(Source material)

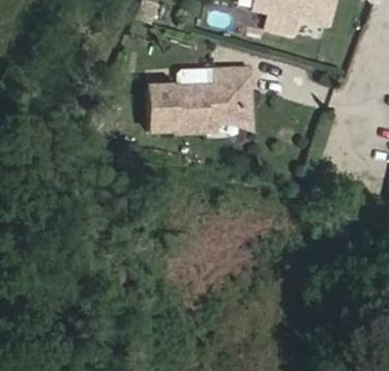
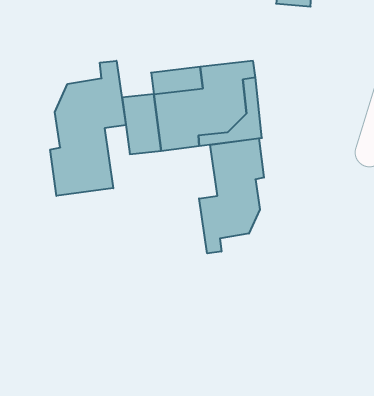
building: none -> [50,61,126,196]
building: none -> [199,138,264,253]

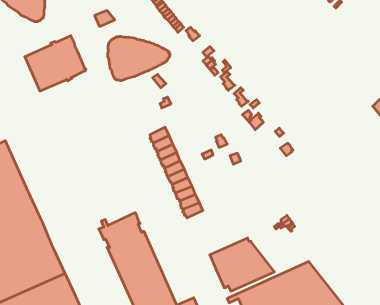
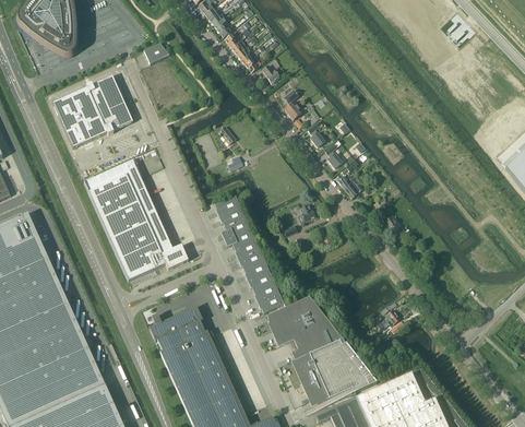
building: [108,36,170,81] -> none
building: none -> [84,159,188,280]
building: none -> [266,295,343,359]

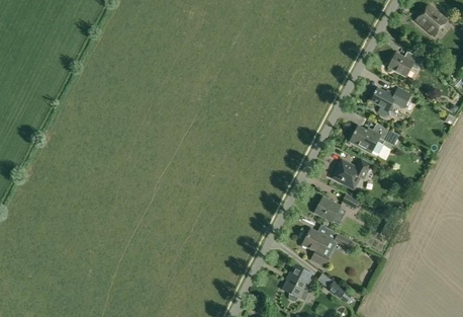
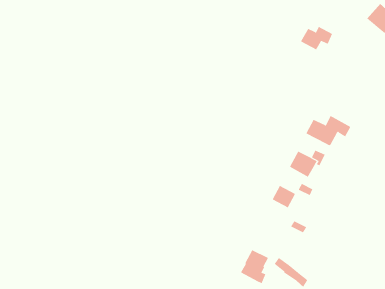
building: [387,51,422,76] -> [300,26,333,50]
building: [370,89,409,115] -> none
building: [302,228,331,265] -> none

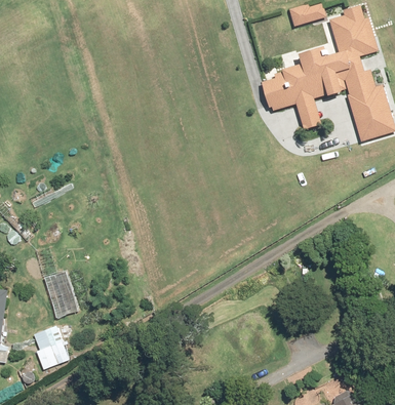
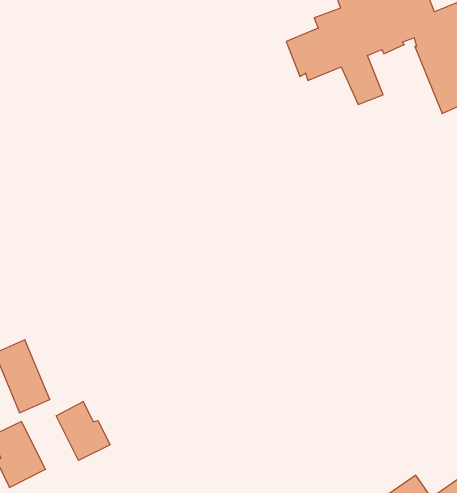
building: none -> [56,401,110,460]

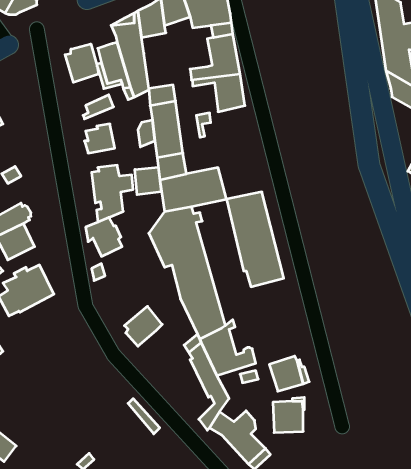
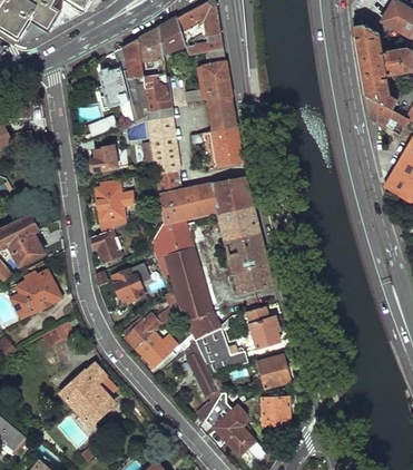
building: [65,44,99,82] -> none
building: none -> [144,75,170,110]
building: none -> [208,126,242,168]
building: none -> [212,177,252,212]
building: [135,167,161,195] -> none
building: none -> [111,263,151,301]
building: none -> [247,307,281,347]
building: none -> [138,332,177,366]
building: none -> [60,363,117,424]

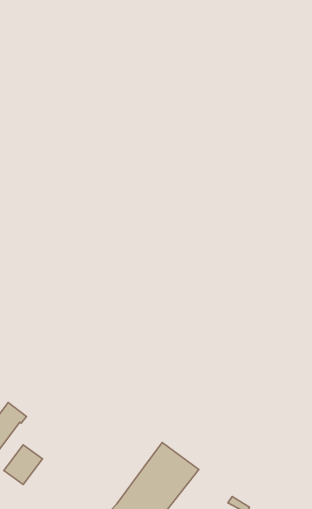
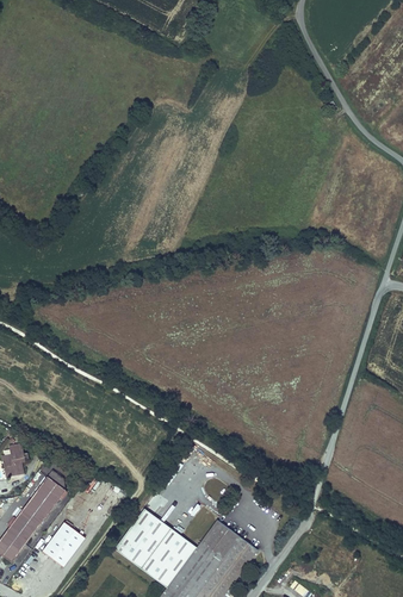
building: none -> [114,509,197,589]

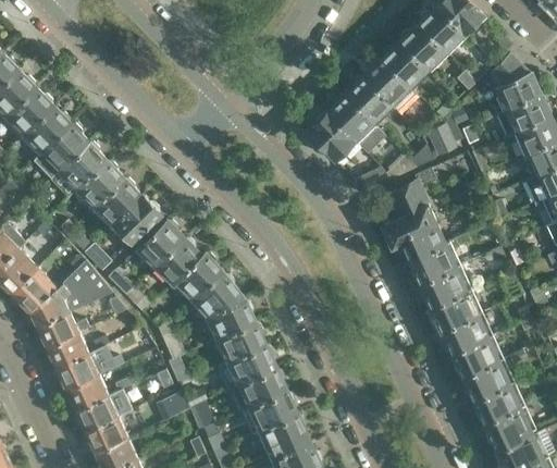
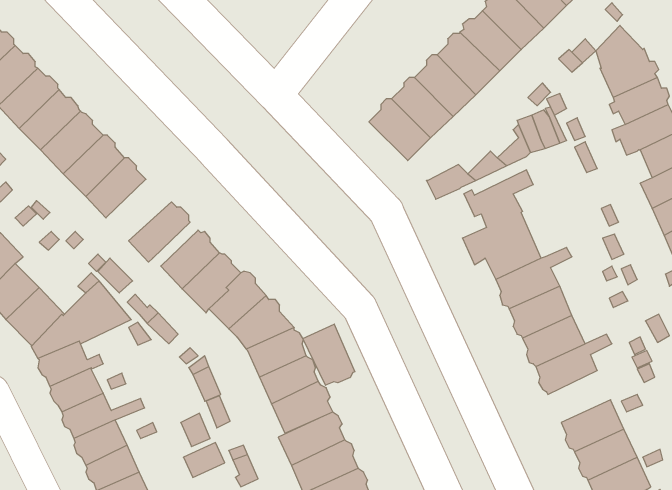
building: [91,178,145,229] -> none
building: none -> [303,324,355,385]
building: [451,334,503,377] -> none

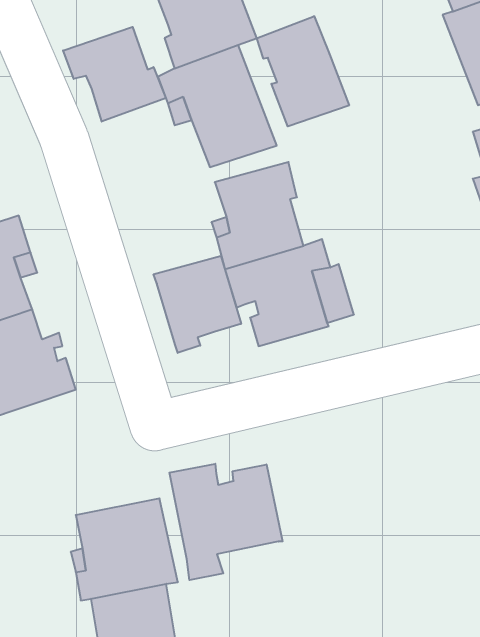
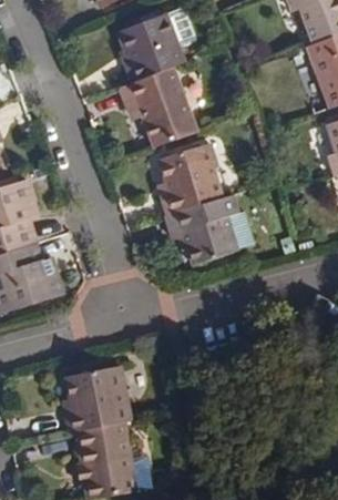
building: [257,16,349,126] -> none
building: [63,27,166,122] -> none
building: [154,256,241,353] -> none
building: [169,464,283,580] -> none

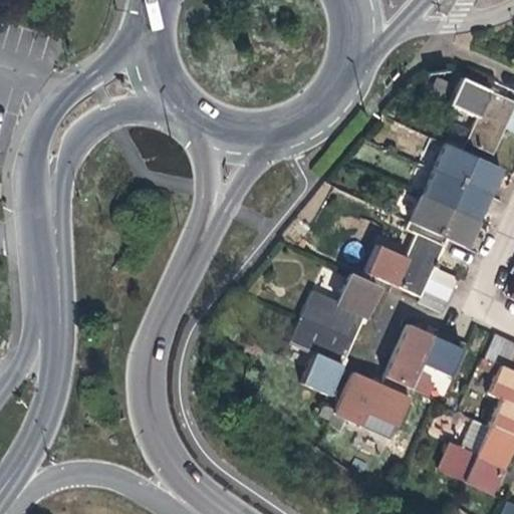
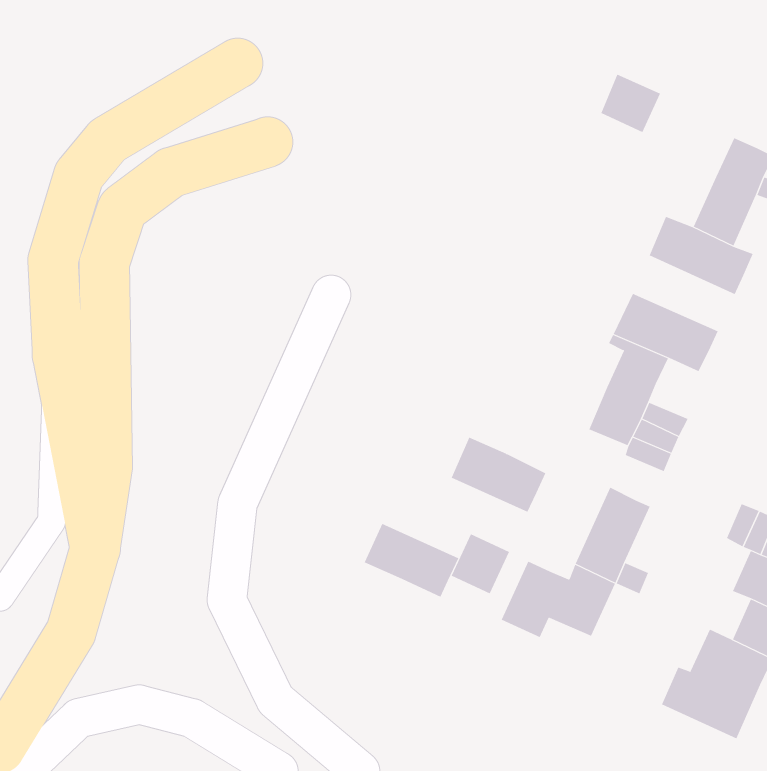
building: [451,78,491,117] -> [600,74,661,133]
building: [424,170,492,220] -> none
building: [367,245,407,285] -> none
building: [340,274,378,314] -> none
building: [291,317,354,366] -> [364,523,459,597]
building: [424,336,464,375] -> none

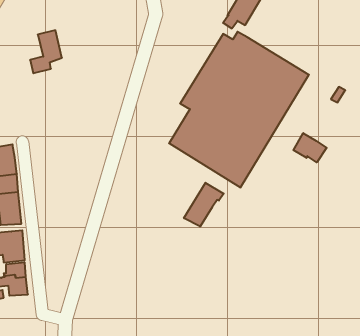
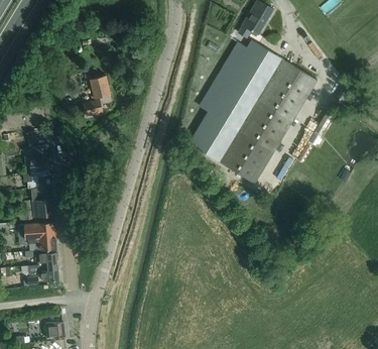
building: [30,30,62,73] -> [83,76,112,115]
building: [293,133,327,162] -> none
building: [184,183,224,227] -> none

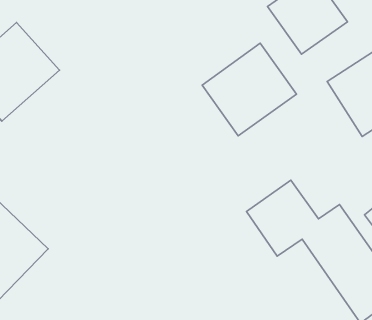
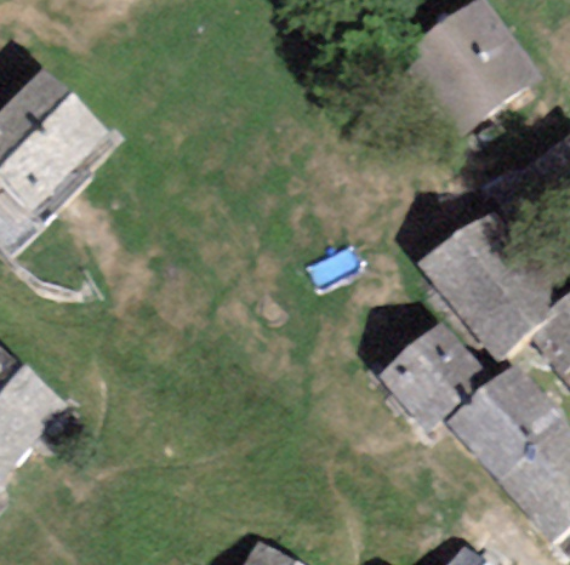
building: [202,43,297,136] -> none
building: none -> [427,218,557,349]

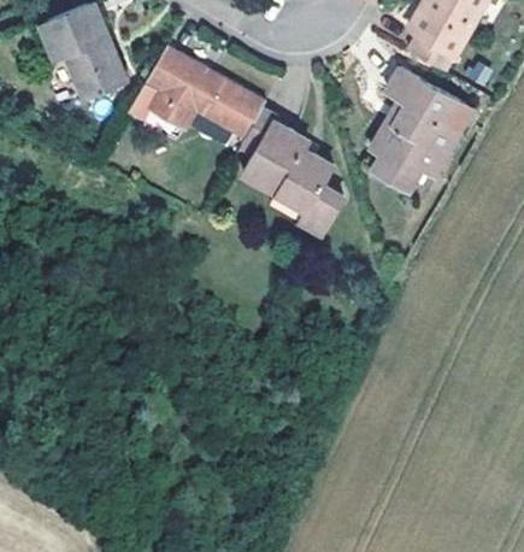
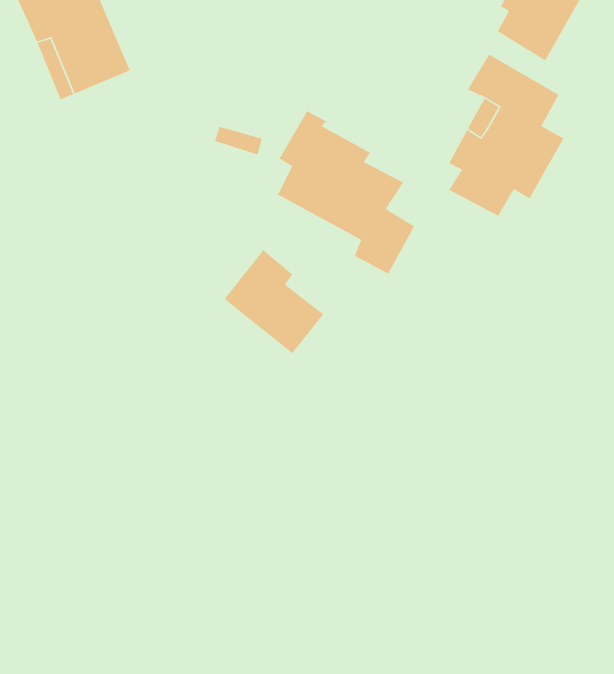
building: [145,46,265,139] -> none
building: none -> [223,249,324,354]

(End Source material)

Assignment —
Set down the lines from the one containing "building: none -> [144,75,170,110]" through the last line of the records above, both included, exactly as they appear and with no other text. Pictures should not be set down.

Response to this exercise —
building: none -> [144,75,170,110]
building: none -> [208,126,242,168]
building: none -> [212,177,252,212]
building: [135,167,161,195] -> none
building: none -> [111,263,151,301]
building: none -> [247,307,281,347]
building: none -> [138,332,177,366]
building: none -> [60,363,117,424]

building: none -> [114,509,197,589]

building: [91,178,145,229] -> none
building: none -> [303,324,355,385]
building: [451,334,503,377] -> none

building: [257,16,349,126] -> none
building: [63,27,166,122] -> none
building: [154,256,241,353] -> none
building: [169,464,283,580] -> none

building: [451,78,491,117] -> [600,74,661,133]
building: [424,170,492,220] -> none
building: [367,245,407,285] -> none
building: [340,274,378,314] -> none
building: [291,317,354,366] -> [364,523,459,597]
building: [424,336,464,375] -> none

building: [30,30,62,73] -> [83,76,112,115]
building: [293,133,327,162] -> none
building: [184,183,224,227] -> none

building: [202,43,297,136] -> none
building: none -> [427,218,557,349]

building: [145,46,265,139] -> none
building: none -> [223,249,324,354]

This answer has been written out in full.